# Dataset extract
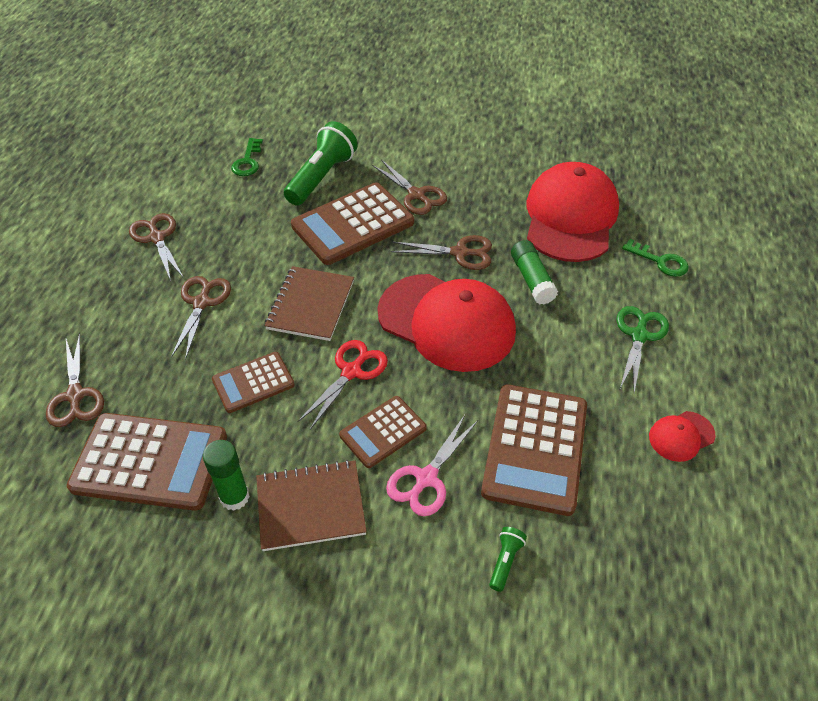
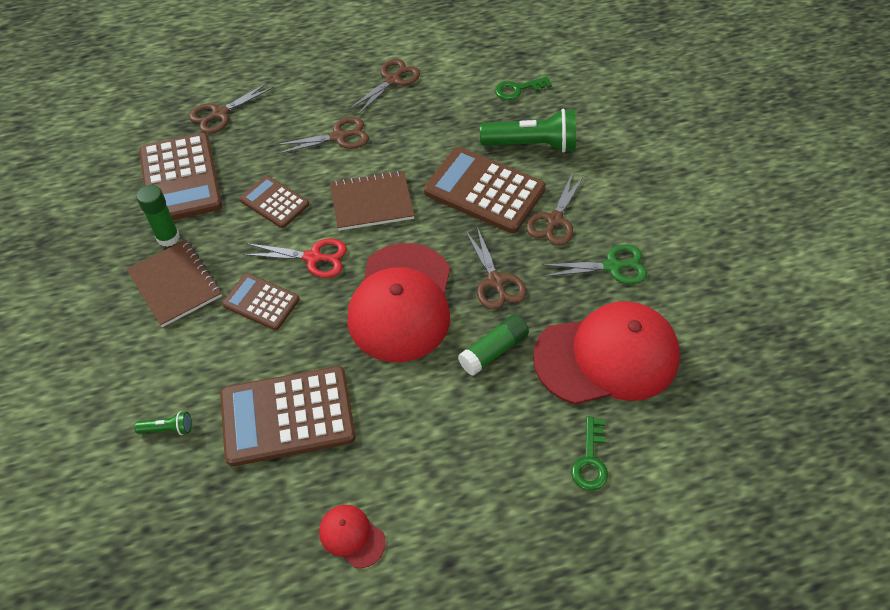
camera: 65 degrees right, 5 degrees up
(426, 478) = (227, 347): pink scissors -> none
(639, 336) = (466, 466): green scissors -> green scissors (612, 266)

# Problem requirements
Tell how many lines of the data include the word "scissors", and nothing else.

# Exercise output
2